### DATA SECTION

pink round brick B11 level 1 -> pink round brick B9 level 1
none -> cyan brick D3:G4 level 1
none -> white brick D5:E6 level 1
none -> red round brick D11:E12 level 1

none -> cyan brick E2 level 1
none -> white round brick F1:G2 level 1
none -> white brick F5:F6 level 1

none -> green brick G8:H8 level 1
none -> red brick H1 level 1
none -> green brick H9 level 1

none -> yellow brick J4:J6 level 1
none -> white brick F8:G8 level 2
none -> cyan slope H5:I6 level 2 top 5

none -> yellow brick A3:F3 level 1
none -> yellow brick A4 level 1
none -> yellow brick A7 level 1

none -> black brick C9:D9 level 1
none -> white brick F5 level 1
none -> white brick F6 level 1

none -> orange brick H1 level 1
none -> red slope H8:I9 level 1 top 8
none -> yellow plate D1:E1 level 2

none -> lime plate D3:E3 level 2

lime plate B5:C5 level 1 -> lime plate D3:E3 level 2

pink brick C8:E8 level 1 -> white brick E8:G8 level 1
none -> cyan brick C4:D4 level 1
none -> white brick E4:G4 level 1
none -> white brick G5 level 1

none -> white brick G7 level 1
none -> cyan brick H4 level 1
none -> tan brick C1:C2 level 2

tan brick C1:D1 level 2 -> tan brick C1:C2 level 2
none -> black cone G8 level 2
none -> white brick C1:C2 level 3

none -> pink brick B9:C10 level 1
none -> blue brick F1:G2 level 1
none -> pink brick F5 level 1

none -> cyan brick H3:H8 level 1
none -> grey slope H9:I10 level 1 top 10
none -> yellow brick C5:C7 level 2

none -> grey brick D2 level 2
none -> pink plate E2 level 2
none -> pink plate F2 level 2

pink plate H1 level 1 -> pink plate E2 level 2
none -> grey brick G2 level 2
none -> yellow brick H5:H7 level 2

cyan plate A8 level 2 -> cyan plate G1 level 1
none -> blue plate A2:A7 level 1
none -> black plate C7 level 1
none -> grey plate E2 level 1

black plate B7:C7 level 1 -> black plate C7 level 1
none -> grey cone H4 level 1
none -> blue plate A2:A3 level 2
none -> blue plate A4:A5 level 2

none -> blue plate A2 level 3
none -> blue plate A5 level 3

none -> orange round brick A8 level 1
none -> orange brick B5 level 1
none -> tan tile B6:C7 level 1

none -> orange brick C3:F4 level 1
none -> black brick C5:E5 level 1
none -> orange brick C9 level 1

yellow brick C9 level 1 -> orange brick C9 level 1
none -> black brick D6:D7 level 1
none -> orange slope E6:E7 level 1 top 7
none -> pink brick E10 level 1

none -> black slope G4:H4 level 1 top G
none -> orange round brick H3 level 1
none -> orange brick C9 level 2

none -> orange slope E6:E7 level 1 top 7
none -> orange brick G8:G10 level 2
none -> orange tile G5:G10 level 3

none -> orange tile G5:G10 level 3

### TO DO
Each line from the start of the listing above through the line containing "none -> white round brick F1:G2 level 1" must be reproduced exactly. Leave out the rest.

### TASK OUTPUT
pink round brick B11 level 1 -> pink round brick B9 level 1
none -> cyan brick D3:G4 level 1
none -> white brick D5:E6 level 1
none -> red round brick D11:E12 level 1

none -> cyan brick E2 level 1
none -> white round brick F1:G2 level 1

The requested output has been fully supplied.